Aim of the task:
Give the lines below again exactly, starting with the line that holds "none -> green brick A11 level 1" and going on through the line that holds "none -> purple round brick J13 level 2".

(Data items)
===

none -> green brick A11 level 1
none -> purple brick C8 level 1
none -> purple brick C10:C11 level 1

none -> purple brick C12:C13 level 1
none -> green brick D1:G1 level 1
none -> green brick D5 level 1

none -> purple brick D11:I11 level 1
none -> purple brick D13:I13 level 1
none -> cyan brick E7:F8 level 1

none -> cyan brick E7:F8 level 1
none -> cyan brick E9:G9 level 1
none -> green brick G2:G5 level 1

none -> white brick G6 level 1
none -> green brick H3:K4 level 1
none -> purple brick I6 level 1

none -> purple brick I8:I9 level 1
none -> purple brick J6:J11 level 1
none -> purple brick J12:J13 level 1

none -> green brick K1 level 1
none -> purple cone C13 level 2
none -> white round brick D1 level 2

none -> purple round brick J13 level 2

===

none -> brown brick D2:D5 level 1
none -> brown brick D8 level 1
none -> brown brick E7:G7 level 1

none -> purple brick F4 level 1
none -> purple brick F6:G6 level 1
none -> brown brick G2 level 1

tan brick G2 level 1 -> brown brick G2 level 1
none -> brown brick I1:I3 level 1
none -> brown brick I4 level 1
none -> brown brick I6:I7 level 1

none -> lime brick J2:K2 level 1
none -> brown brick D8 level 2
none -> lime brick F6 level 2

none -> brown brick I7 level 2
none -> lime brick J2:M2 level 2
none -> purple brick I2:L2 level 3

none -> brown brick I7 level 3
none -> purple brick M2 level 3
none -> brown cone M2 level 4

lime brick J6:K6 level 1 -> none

===

Exercise output:
none -> green brick A11 level 1
none -> purple brick C8 level 1
none -> purple brick C10:C11 level 1

none -> purple brick C12:C13 level 1
none -> green brick D1:G1 level 1
none -> green brick D5 level 1

none -> purple brick D11:I11 level 1
none -> purple brick D13:I13 level 1
none -> cyan brick E7:F8 level 1

none -> cyan brick E7:F8 level 1
none -> cyan brick E9:G9 level 1
none -> green brick G2:G5 level 1

none -> white brick G6 level 1
none -> green brick H3:K4 level 1
none -> purple brick I6 level 1

none -> purple brick I8:I9 level 1
none -> purple brick J6:J11 level 1
none -> purple brick J12:J13 level 1

none -> green brick K1 level 1
none -> purple cone C13 level 2
none -> white round brick D1 level 2

none -> purple round brick J13 level 2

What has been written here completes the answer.